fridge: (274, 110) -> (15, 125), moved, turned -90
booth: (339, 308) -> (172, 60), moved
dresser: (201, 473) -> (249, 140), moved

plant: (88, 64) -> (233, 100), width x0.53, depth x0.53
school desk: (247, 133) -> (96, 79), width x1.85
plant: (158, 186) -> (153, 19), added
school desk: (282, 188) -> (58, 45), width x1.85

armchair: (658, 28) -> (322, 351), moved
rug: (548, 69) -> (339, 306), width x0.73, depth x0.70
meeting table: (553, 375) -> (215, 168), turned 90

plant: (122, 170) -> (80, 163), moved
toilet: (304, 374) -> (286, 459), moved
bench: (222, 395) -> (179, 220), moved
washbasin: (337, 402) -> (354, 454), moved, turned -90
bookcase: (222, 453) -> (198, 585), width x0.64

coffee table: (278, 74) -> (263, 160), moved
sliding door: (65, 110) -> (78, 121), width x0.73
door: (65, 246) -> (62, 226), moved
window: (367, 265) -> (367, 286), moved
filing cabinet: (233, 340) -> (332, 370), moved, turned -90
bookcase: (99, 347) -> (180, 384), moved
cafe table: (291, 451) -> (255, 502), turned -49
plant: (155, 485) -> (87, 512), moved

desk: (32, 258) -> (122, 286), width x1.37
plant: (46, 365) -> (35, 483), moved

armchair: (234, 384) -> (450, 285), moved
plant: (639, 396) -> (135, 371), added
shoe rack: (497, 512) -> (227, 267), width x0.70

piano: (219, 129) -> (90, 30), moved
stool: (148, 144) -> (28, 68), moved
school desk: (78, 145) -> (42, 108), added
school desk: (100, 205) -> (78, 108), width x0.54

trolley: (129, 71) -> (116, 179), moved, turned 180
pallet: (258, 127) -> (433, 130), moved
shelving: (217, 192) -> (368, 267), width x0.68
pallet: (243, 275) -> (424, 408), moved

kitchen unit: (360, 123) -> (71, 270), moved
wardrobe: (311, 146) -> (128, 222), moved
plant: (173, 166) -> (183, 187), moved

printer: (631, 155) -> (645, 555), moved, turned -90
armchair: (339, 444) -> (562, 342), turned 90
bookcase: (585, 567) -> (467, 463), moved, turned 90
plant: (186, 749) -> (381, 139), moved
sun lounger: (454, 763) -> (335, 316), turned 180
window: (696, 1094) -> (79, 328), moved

◇ ◇ ◇ ◇

• [Assignment]: Going through the data above, count each line that contains "school" and give only that figure.

• [Answer area]: 4